-------- Data section

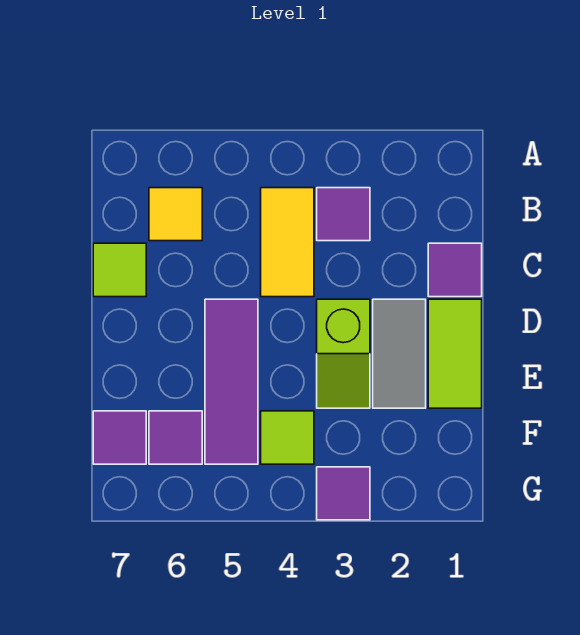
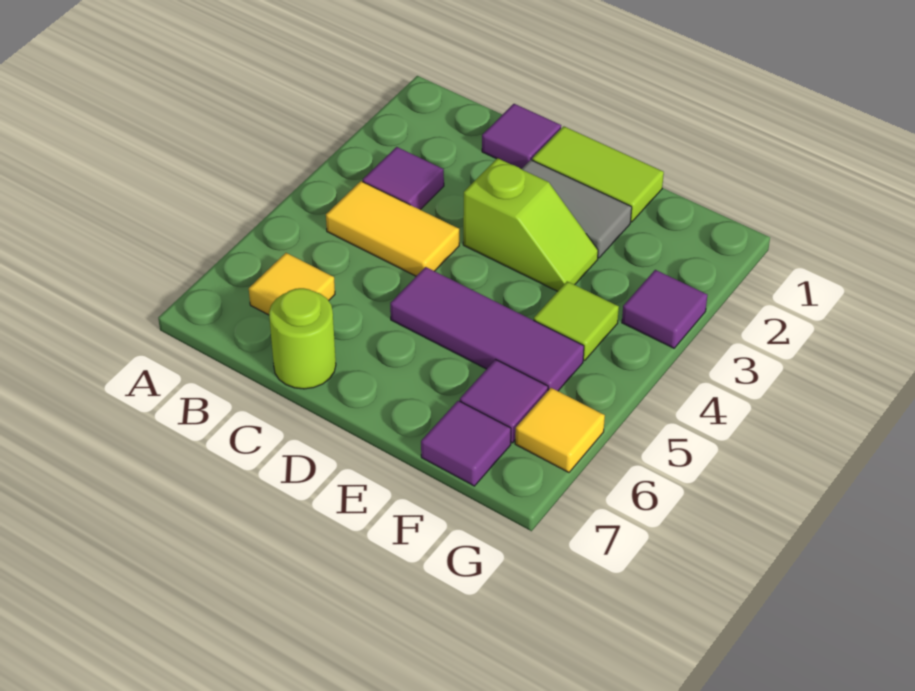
lime tile C7 level 1 -> lime round brick C7 level 1
none -> yellow tile G6 level 1

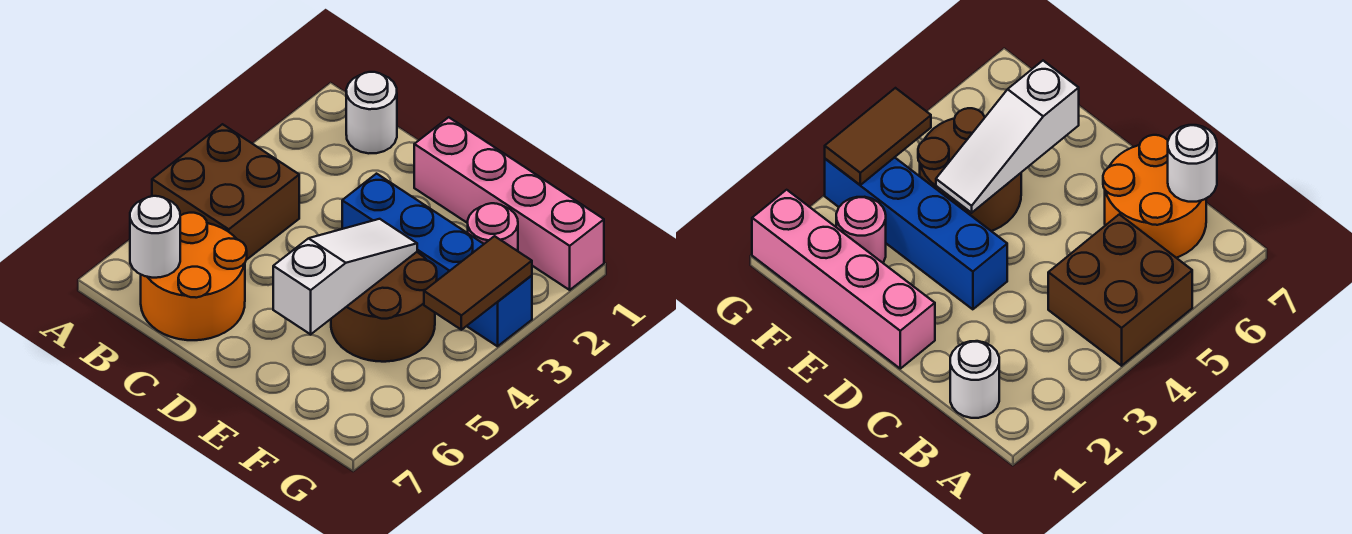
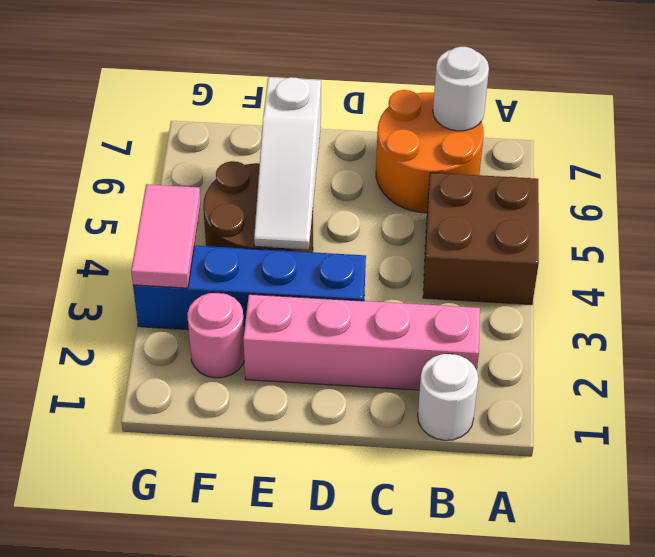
pink brick D1:G1 level 1 -> pink brick B2:E2 level 1
brown tile G3:G4 level 2 -> pink tile G3:G4 level 2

----------------

Exercise description:
Copy out the full material exactly. Pictures should not appear in it.

Task result:
lime tile C7 level 1 -> lime round brick C7 level 1
none -> yellow tile G6 level 1

pink brick D1:G1 level 1 -> pink brick B2:E2 level 1
brown tile G3:G4 level 2 -> pink tile G3:G4 level 2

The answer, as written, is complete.